TASK DESCRIPTION ▸
In the entries below, how many lines contain the string "donut"? Respond with the number only.

Image change detection data:
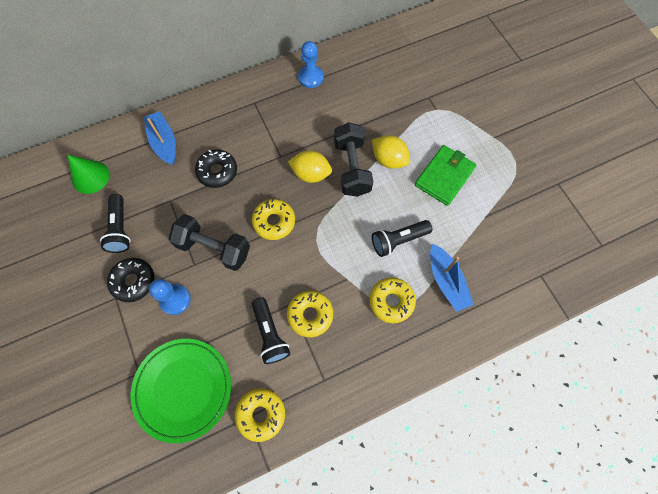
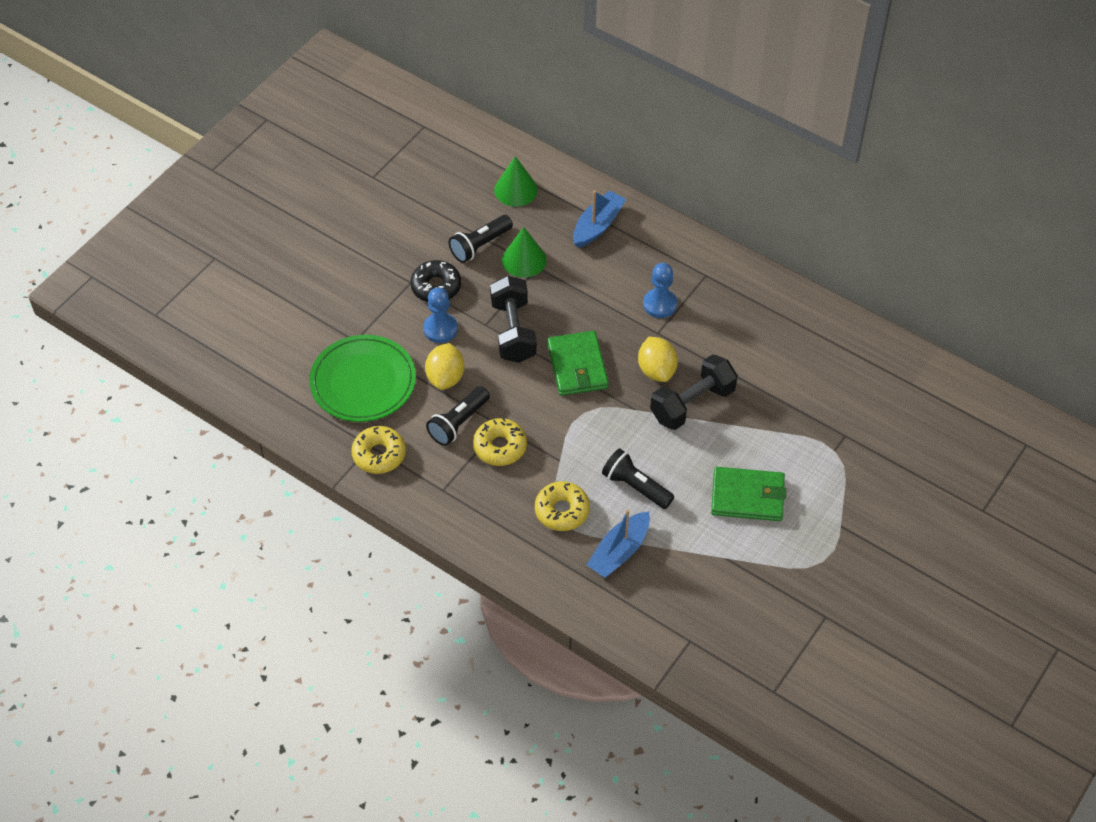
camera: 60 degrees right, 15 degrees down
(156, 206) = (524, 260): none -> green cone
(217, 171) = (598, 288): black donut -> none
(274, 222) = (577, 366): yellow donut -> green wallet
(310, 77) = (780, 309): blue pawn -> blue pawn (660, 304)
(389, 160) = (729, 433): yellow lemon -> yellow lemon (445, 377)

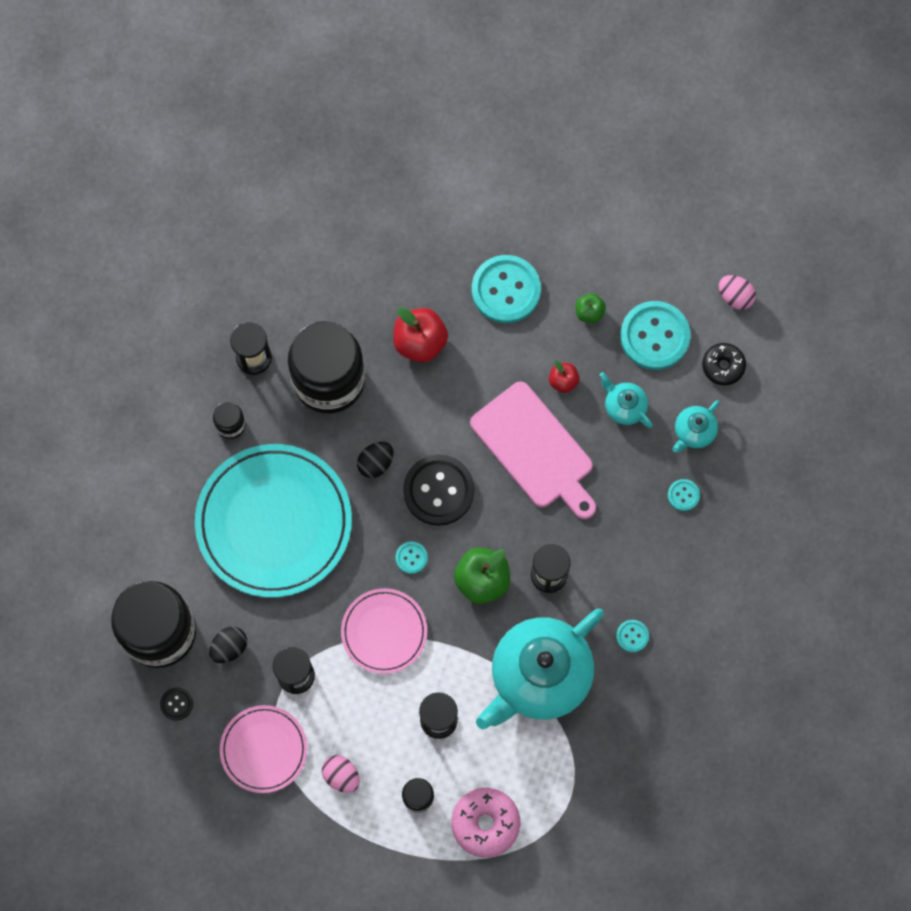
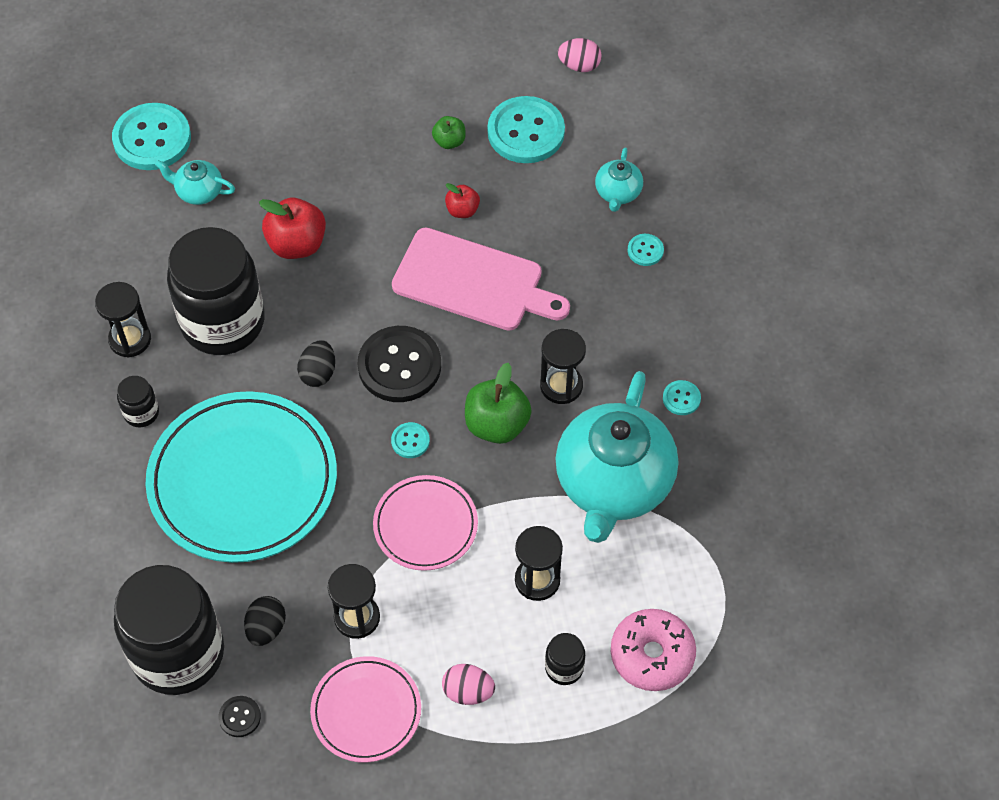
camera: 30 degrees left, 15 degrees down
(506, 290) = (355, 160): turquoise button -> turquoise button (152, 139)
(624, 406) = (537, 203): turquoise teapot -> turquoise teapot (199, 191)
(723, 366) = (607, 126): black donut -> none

EXERCISE SOLUTION ▸
3